(Change detection outputs)
+++

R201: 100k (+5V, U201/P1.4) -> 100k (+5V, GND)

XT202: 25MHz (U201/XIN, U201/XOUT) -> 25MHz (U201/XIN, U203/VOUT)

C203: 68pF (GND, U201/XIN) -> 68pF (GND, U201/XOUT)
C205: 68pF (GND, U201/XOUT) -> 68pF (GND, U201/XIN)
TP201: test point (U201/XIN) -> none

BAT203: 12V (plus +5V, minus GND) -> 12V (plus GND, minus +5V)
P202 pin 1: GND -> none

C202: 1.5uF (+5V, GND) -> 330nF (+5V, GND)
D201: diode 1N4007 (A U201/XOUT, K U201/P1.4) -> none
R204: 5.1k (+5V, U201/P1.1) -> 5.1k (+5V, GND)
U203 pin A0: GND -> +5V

+++

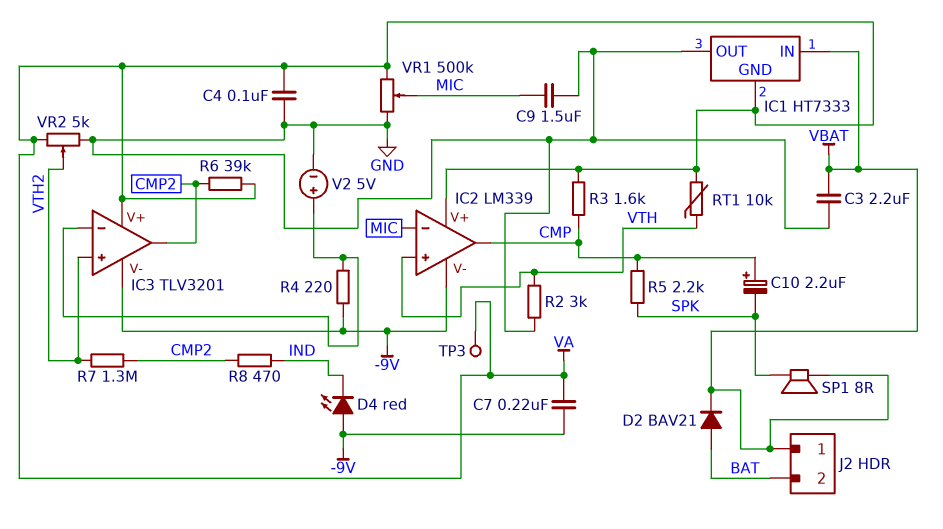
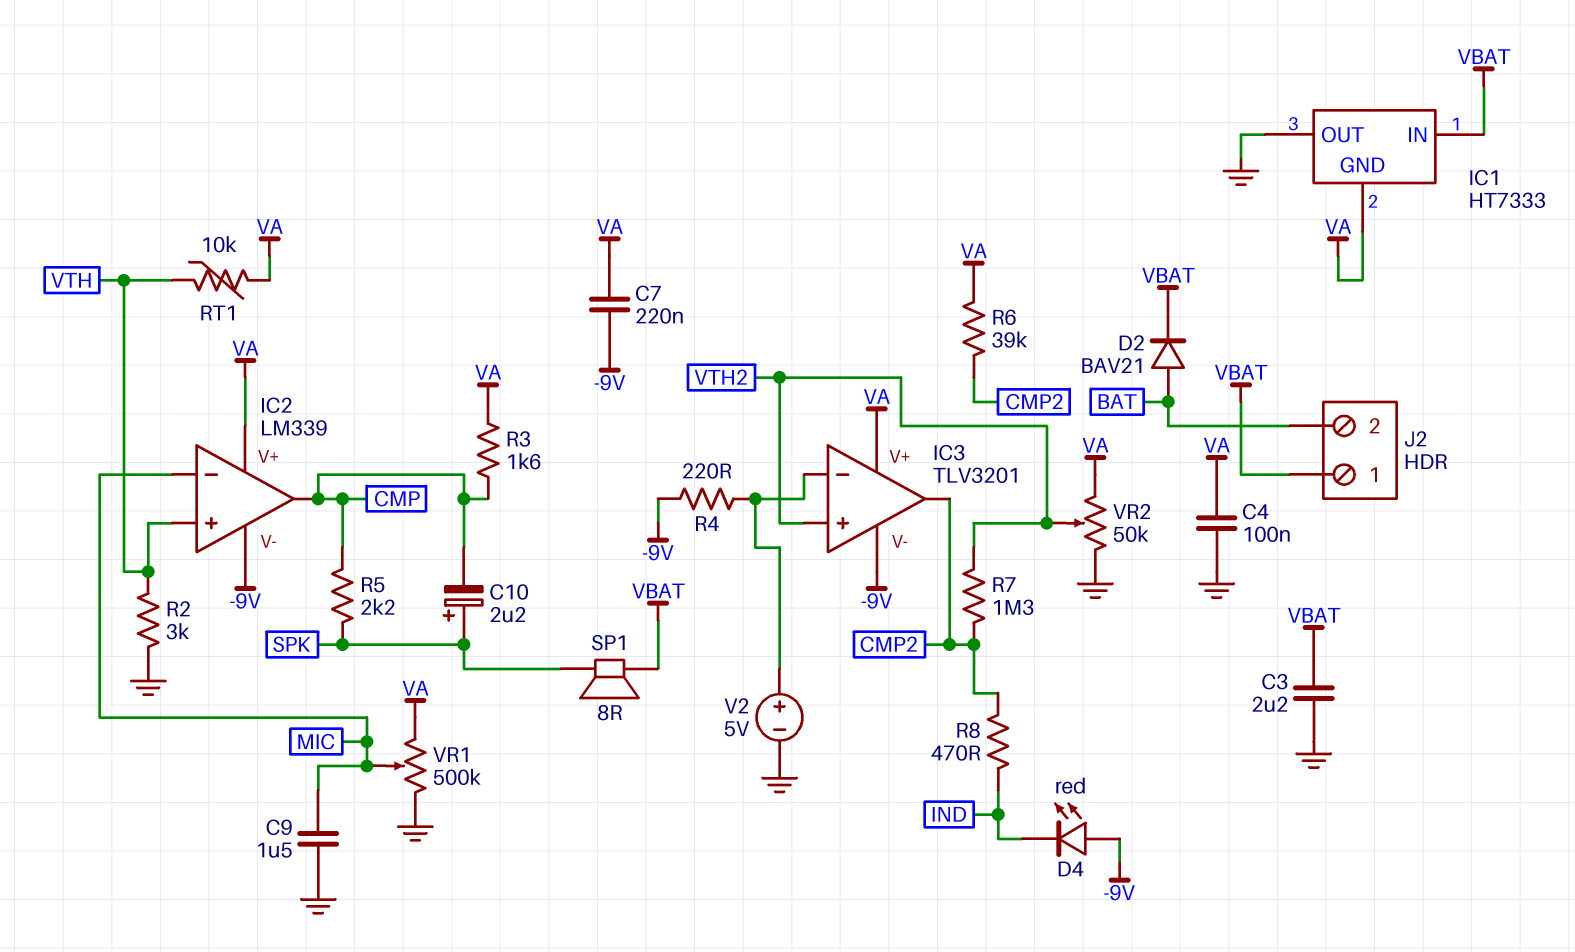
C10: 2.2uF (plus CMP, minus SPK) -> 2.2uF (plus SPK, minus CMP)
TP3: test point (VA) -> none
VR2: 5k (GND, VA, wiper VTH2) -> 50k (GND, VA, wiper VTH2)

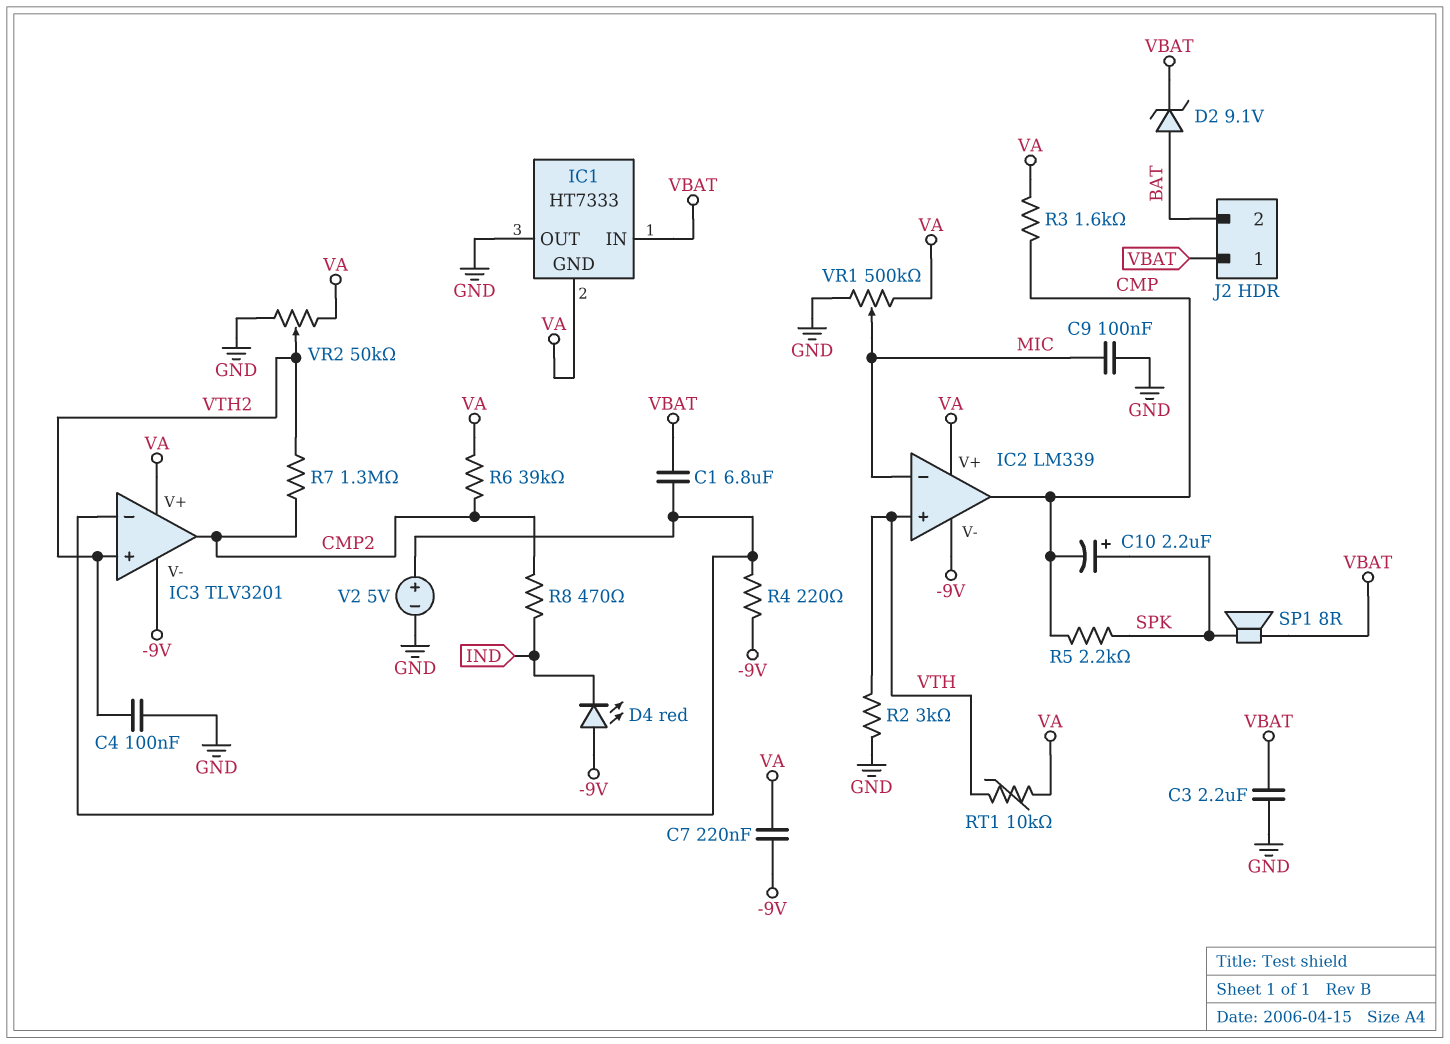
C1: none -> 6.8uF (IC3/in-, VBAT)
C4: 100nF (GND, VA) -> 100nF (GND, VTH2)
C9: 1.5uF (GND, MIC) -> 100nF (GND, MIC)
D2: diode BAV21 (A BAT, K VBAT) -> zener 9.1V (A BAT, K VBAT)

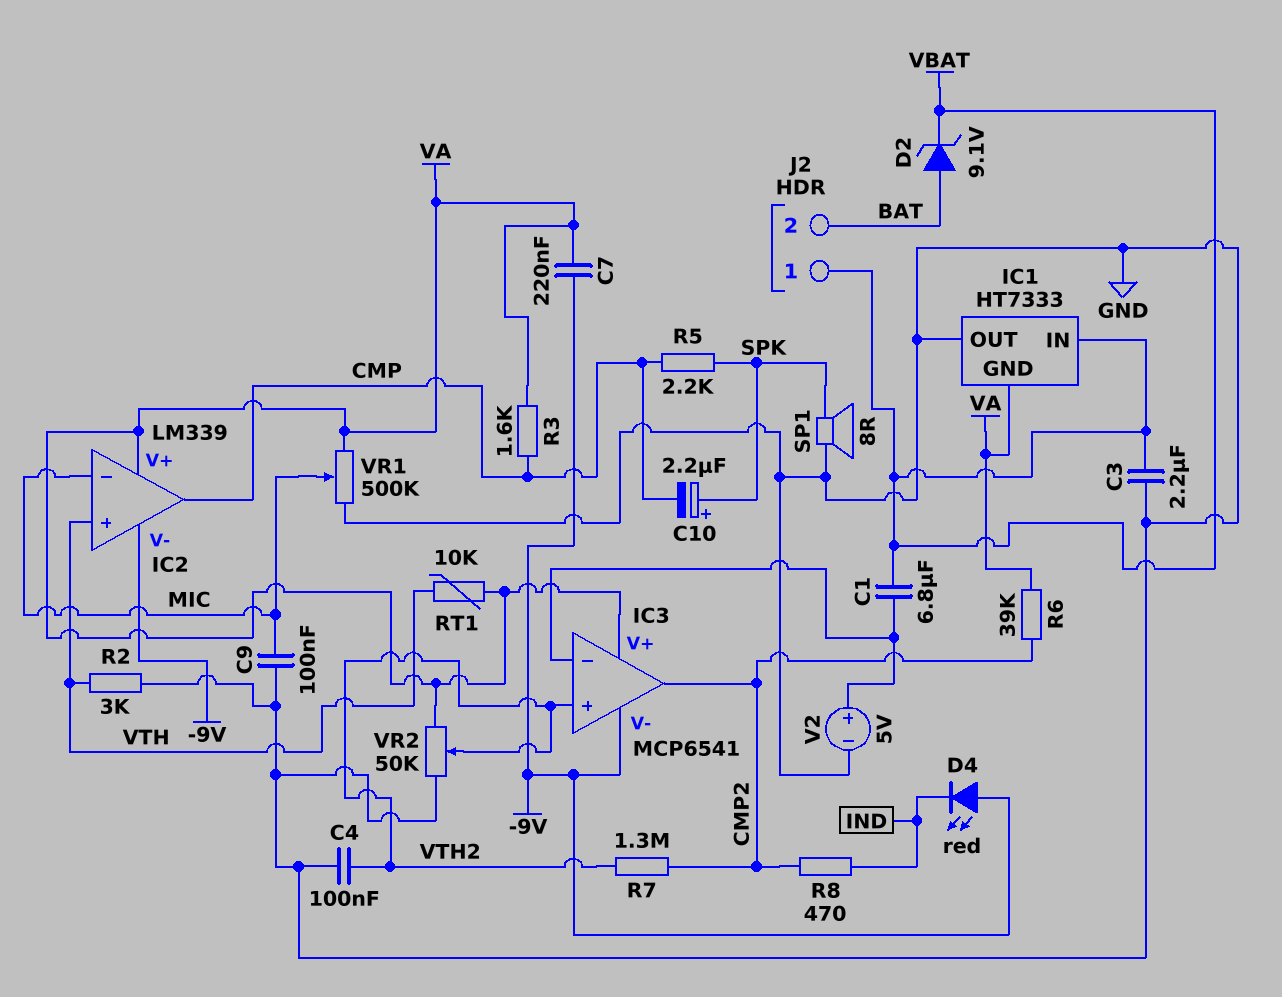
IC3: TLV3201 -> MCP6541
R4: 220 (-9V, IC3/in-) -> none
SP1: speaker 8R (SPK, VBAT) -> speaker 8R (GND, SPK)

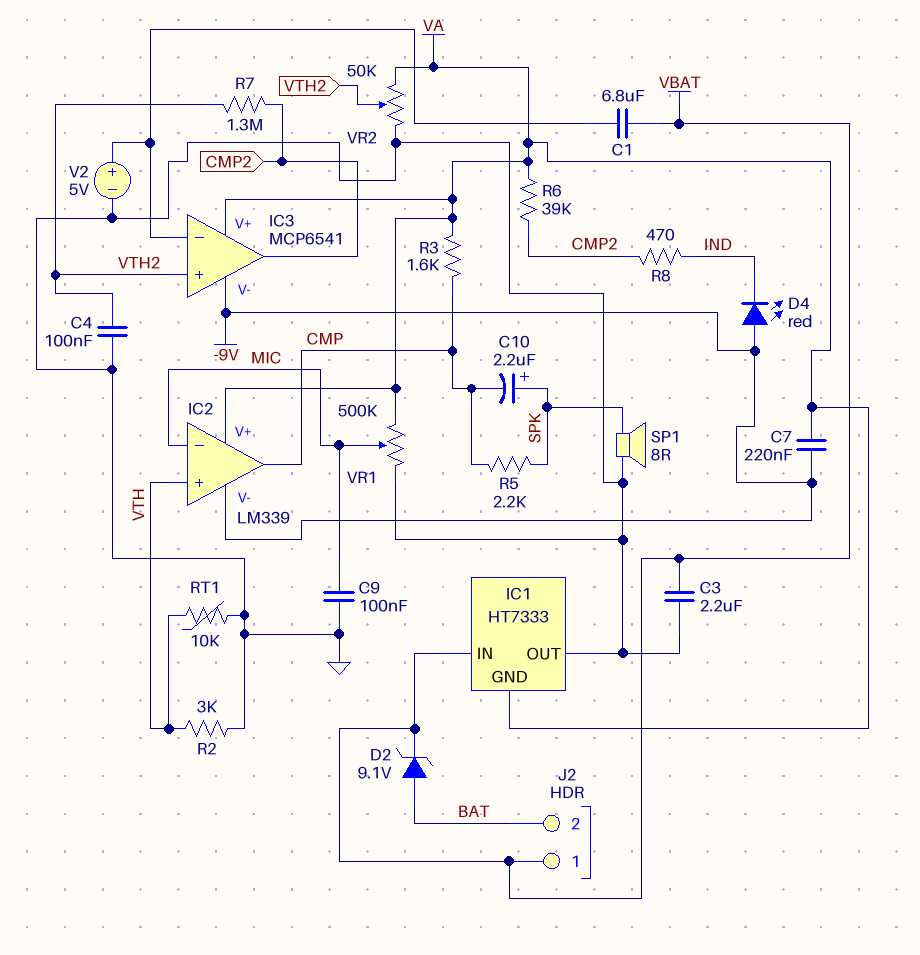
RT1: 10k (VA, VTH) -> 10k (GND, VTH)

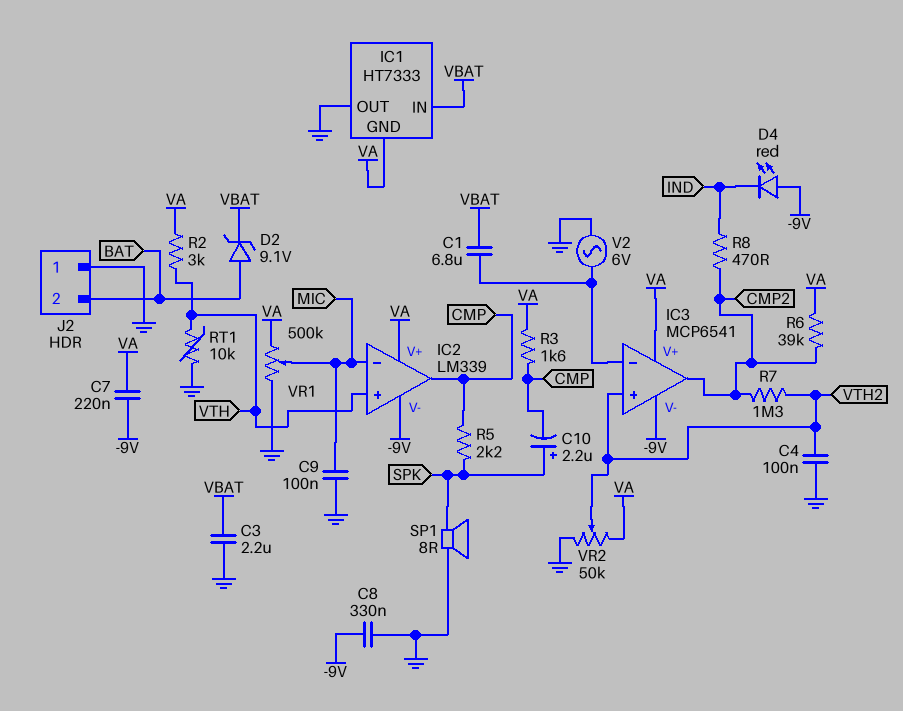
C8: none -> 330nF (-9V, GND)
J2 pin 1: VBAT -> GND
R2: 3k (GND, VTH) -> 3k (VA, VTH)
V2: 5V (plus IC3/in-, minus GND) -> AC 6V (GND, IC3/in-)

+++

Task item:
All lines above containing the string "point": copy each one.

Result:
TP201: test point (U201/XIN) -> none
TP3: test point (VA) -> none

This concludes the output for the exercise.